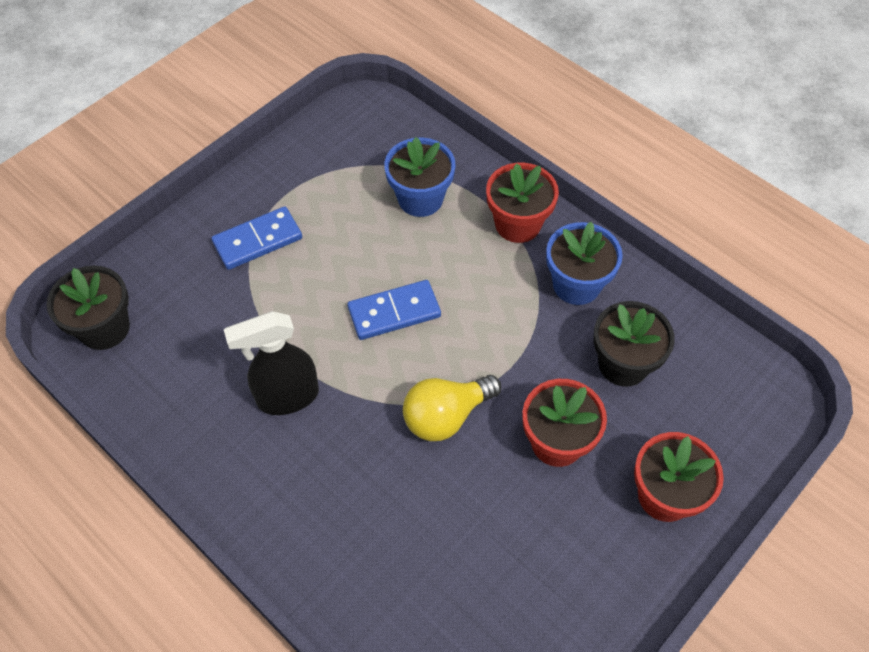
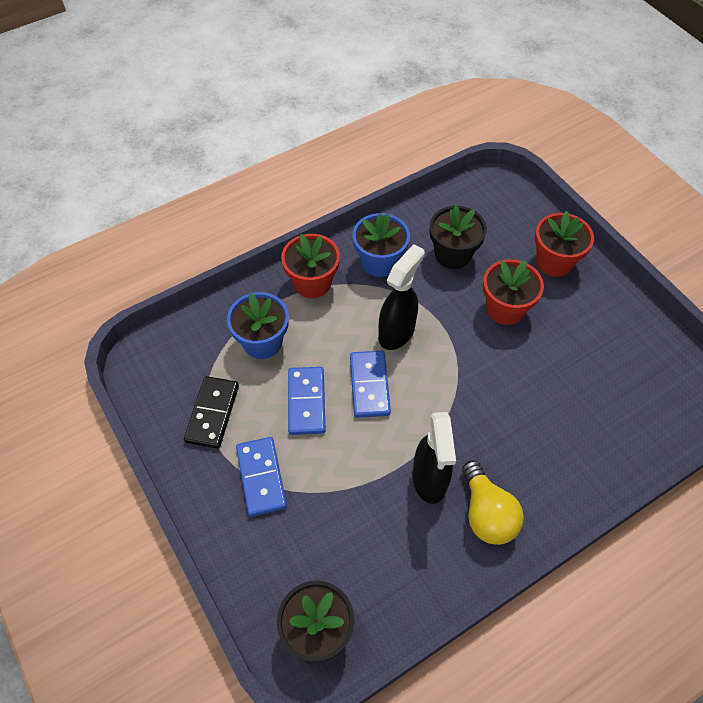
camera: 75 degrees left, 0 degrees up
(320, 180) = (212, 413): none -> black domino
(356, 257) = (306, 402): none -> blue domino
(446, 416) = (470, 371): yellow light bulb -> yellow light bulb (486, 513)
(477, 325) = (397, 332): none -> black spray bottle

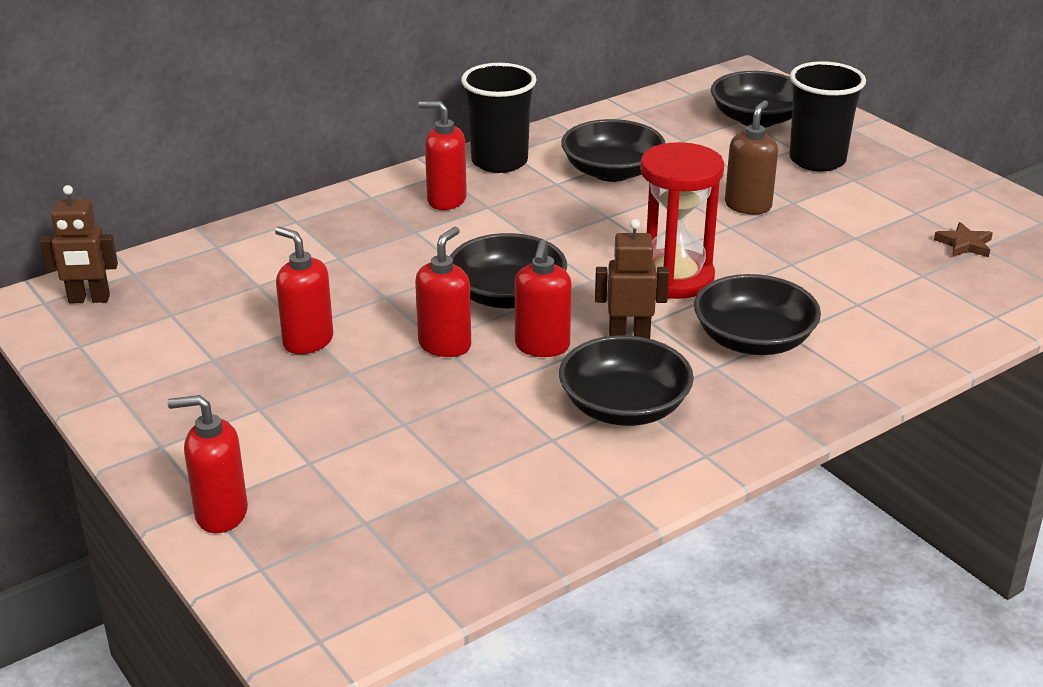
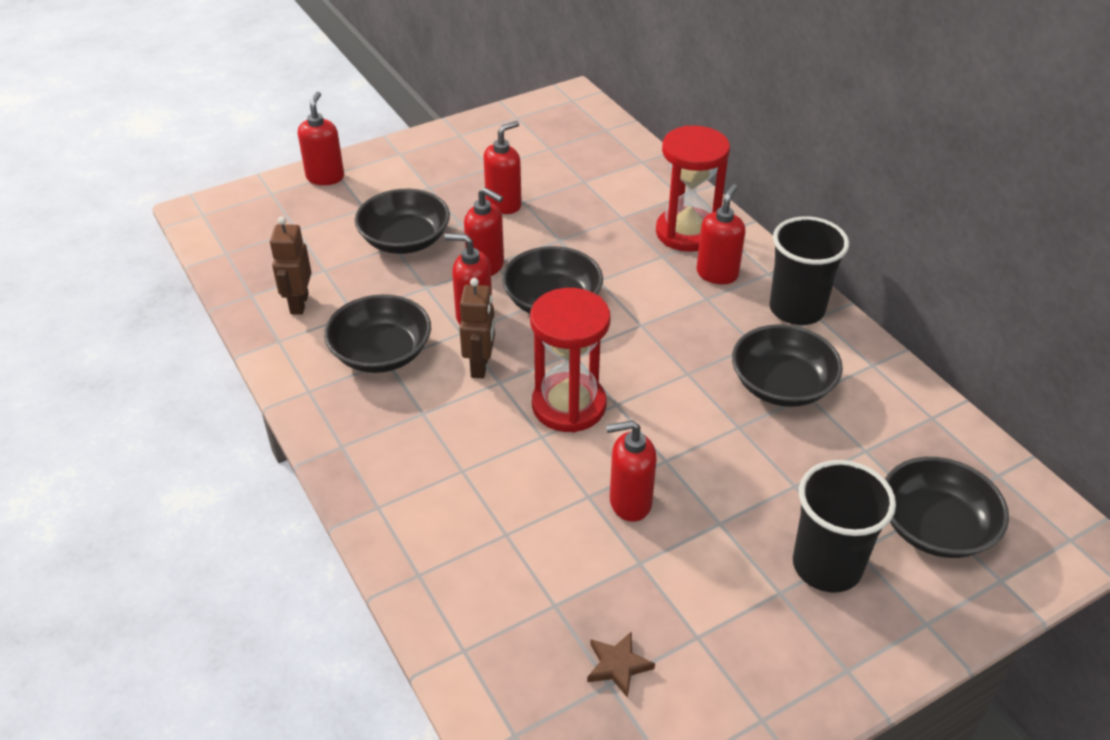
camera: 95 degrees right, 10 degrees up
(89, 299) = (573, 115): brown robot -> brown robot (299, 304)
(371, 217) = (687, 232): none -> red hourglass
(748, 206) = (710, 482): brown soap dispenser -> none
(753, 340) = (457, 444): black bowl -> black bowl (405, 240)
(790, 243) = (629, 503): none -> red soap dispenser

+===+

**PROBLEM REQUIREMENTS:**
Count the lines in the data that contain the string "brown", and give nothing but that number.

**SOLUTION FOR THIS PROBLEM:**
2